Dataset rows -
★ ★ ★
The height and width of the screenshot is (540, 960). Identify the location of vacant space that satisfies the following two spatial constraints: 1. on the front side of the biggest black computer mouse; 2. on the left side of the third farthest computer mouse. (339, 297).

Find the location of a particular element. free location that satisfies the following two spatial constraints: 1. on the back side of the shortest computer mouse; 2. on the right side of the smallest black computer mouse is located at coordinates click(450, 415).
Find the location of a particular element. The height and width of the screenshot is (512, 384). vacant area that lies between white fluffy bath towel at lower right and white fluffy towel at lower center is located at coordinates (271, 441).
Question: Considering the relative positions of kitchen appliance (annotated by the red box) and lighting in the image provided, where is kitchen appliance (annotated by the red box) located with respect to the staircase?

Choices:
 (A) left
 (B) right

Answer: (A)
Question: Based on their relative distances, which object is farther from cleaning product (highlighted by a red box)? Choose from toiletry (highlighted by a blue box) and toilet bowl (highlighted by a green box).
★ ★ ★
Aim -
Please copy out all of the material above word for word.

Task output -
The height and width of the screenshot is (540, 960). Identify the location of vacant space that satisfies the following two spatial constraints: 1. on the front side of the biggest black computer mouse; 2. on the left side of the third farthest computer mouse. (339, 297).

Find the location of a particular element. free location that satisfies the following two spatial constraints: 1. on the back side of the shortest computer mouse; 2. on the right side of the smallest black computer mouse is located at coordinates click(450, 415).
Find the location of a particular element. The height and width of the screenshot is (512, 384). vacant area that lies between white fluffy bath towel at lower right and white fluffy towel at lower center is located at coordinates (271, 441).
Question: Considering the relative positions of kitchen appliance (annotated by the red box) and lighting in the image provided, where is kitchen appliance (annotated by the red box) located with respect to the staircase?

Choices:
 (A) left
 (B) right

Answer: (A)
Question: Based on their relative distances, which object is farther from cleaning product (highlighted by a red box)? Choose from toiletry (highlighted by a blue box) and toilet bowl (highlighted by a green box).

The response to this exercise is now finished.